[Extracted records — start]

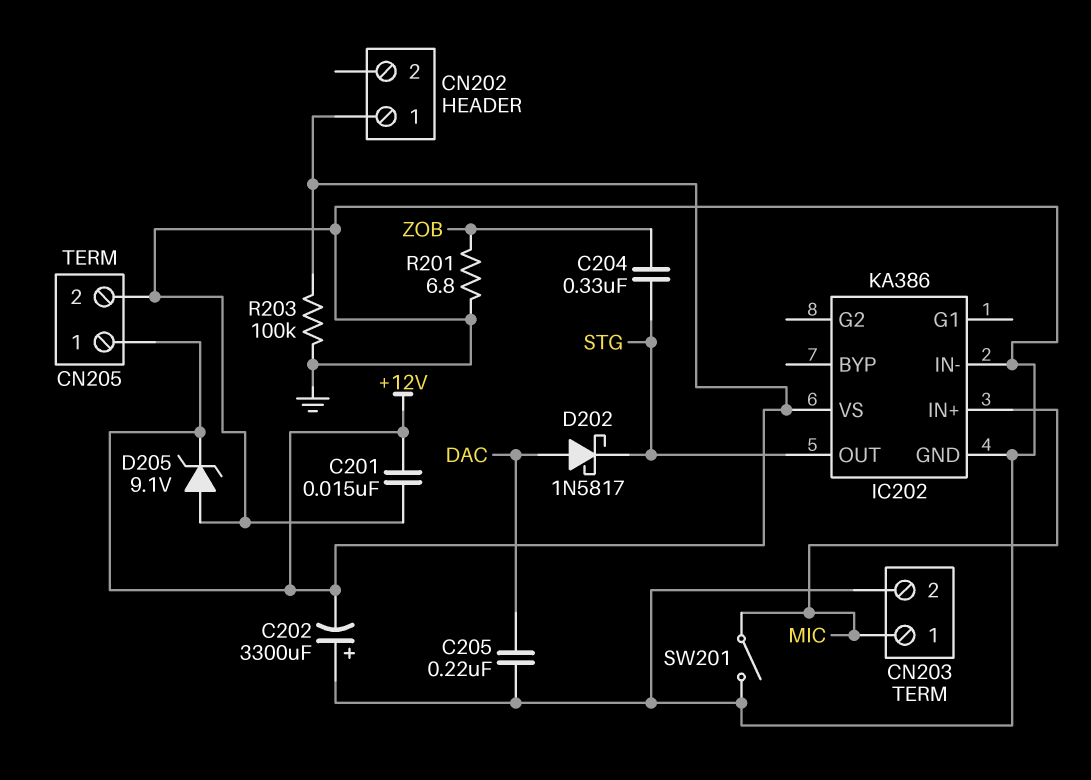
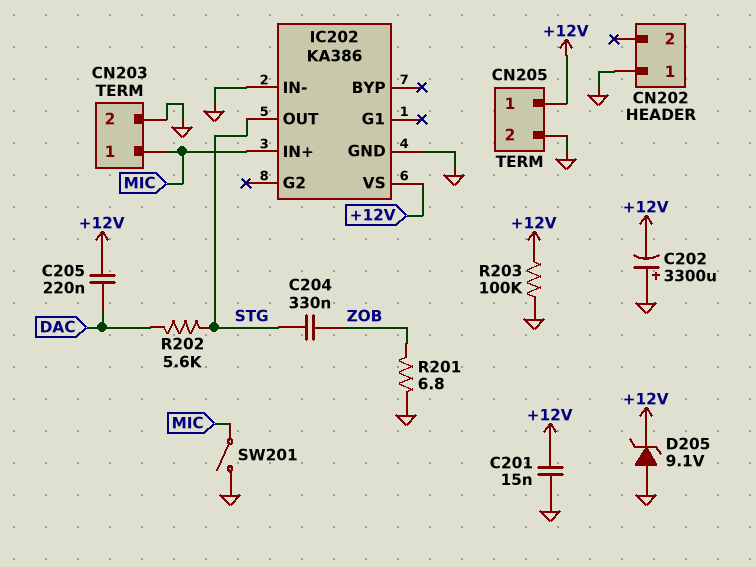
C205: 220nF (DAC, GND) -> 220nF (+12V, DAC)
CN202 pin 1: +12V -> GND
D202: schottky 1N5817 (A DAC, K STG) -> none
R202: none -> 5.6k (DAC, STG)

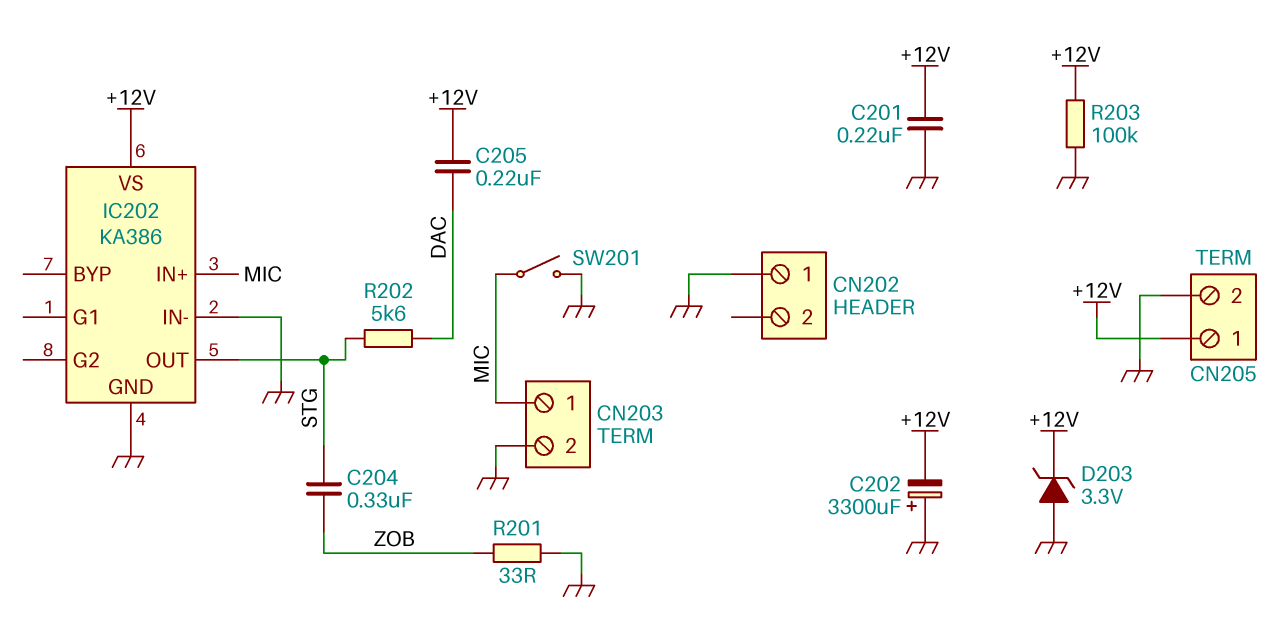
C201: 15nF (+12V, GND) -> 220nF (+12V, GND)
D203: none -> zener 3.3V (A GND, K +12V)
D205: zener 9.1V (A GND, K +12V) -> none
R201: 6.8 (GND, ZOB) -> 33 (GND, ZOB)

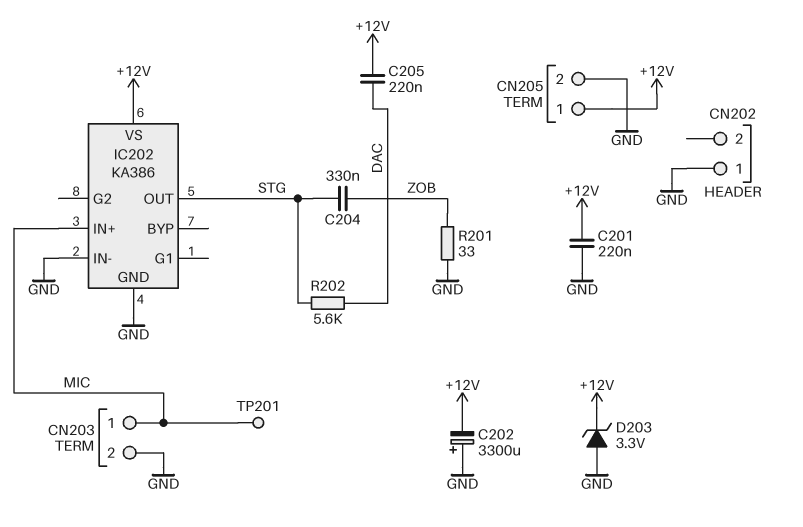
R203: 100k (+12V, GND) -> none
SW201: switch (GND, MIC) -> none
TP201: none -> test point (MIC)

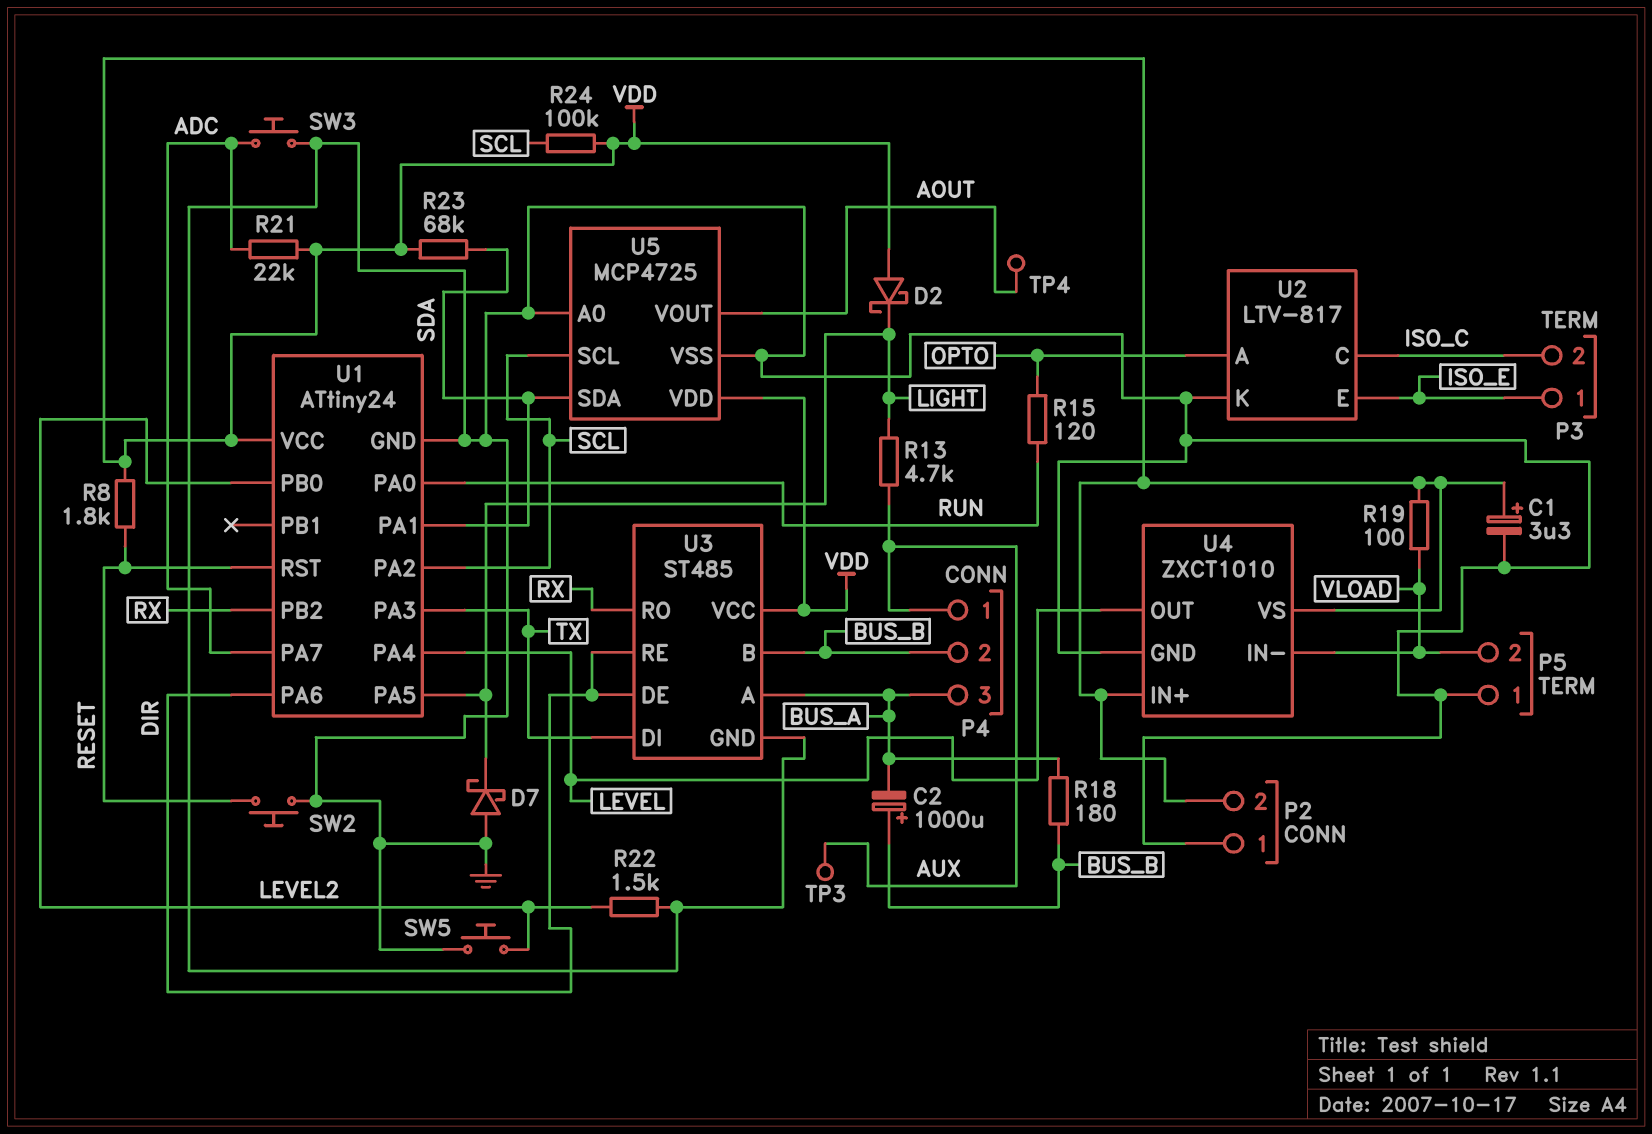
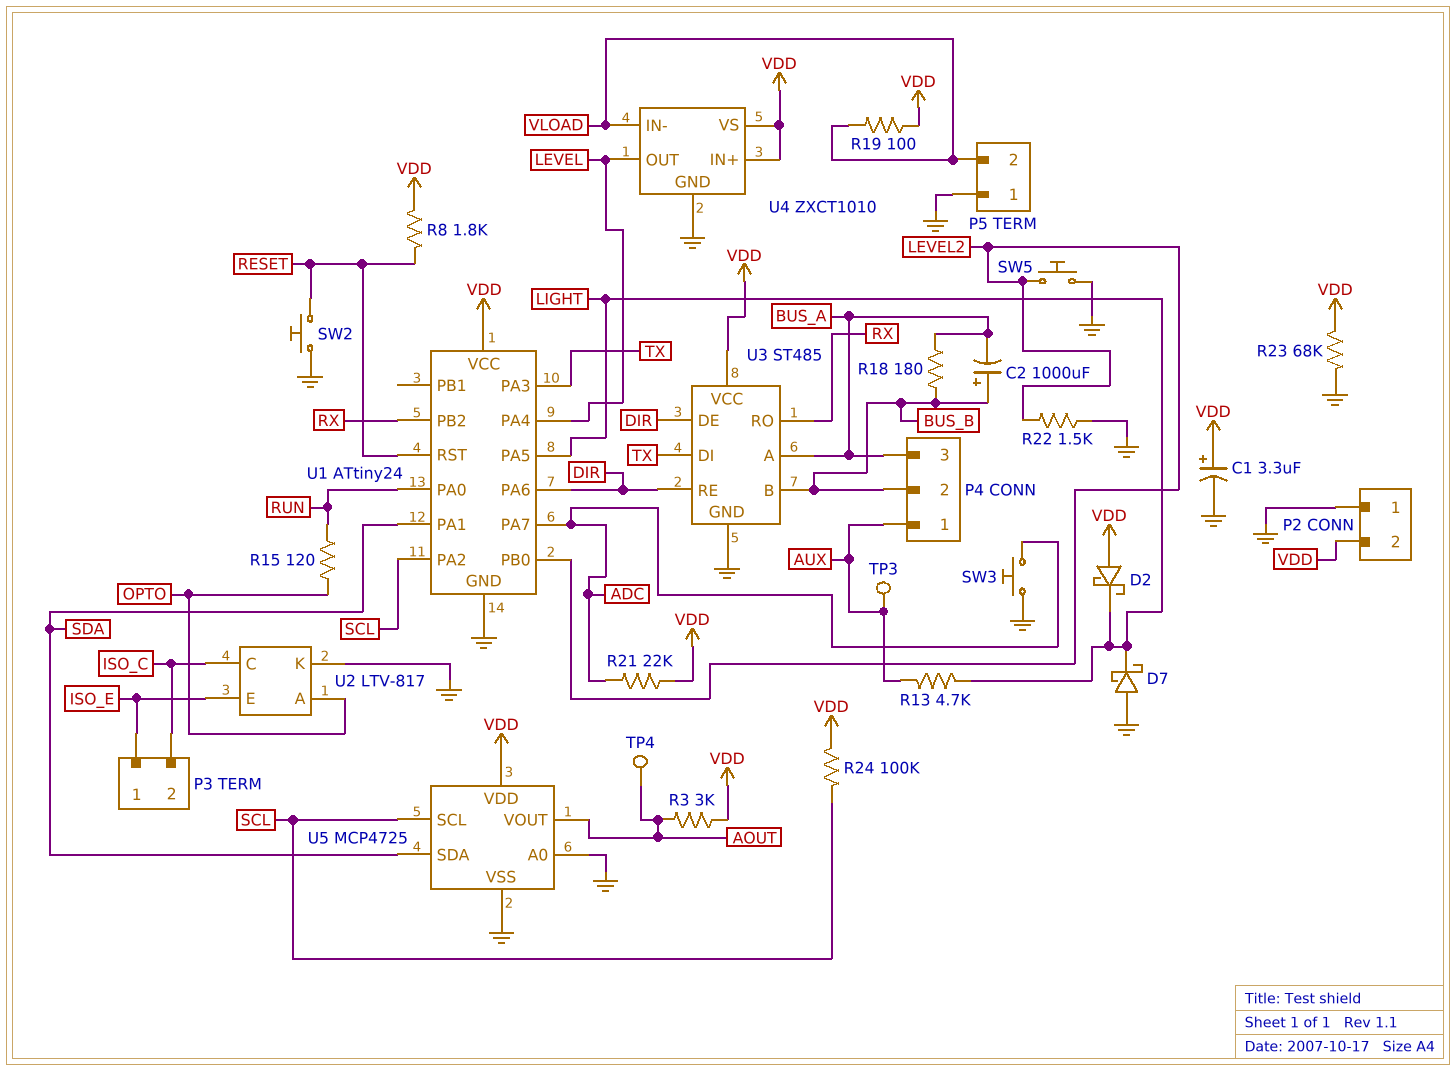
R3: none -> 3k (AOUT, VDD)
R23: 68k (SDA, VDD) -> 68k (GND, VDD)

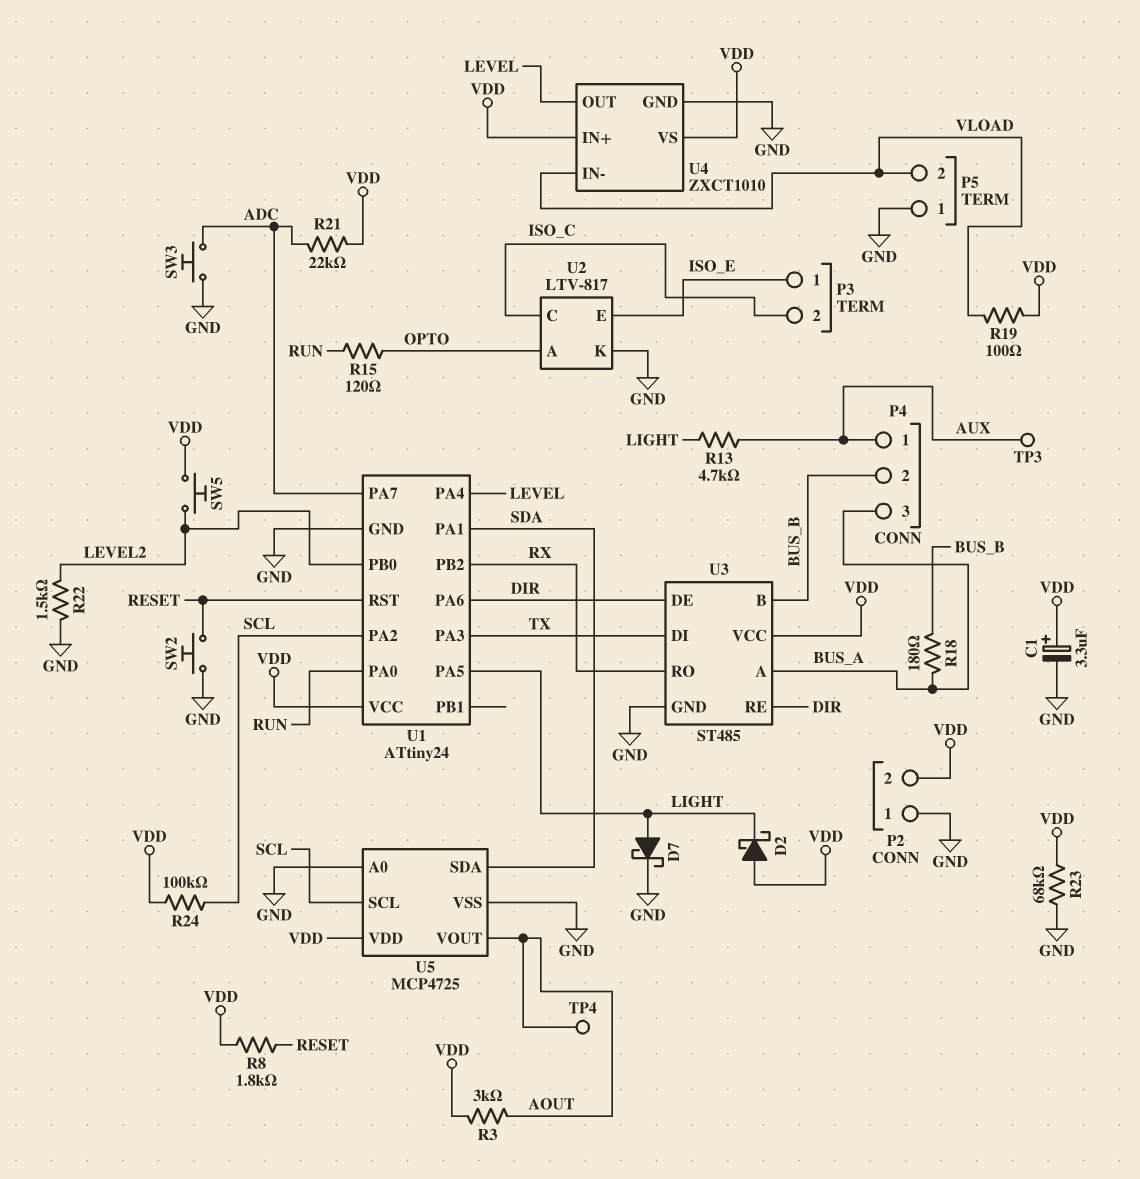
C2: 1000uF (plus BUS_B, minus BUS_A) -> none
D7: schottky (A GND, K LIGHT) -> schottky (A LIGHT, K GND)
SW5: button (GND, LEVEL2) -> button (LEVEL2, VDD)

[Extracted records — finish]

▶ [Description of the task] From the line containing "D203: none -> zener 3.3V (A GND, K +12V)" down to the end of the listing above, every line is to be returned exactly, though the pictures are not.

▶ [Completed exercise]
D203: none -> zener 3.3V (A GND, K +12V)
D205: zener 9.1V (A GND, K +12V) -> none
R201: 6.8 (GND, ZOB) -> 33 (GND, ZOB)

R203: 100k (+12V, GND) -> none
SW201: switch (GND, MIC) -> none
TP201: none -> test point (MIC)

R3: none -> 3k (AOUT, VDD)
R23: 68k (SDA, VDD) -> 68k (GND, VDD)

C2: 1000uF (plus BUS_B, minus BUS_A) -> none
D7: schottky (A GND, K LIGHT) -> schottky (A LIGHT, K GND)
SW5: button (GND, LEVEL2) -> button (LEVEL2, VDD)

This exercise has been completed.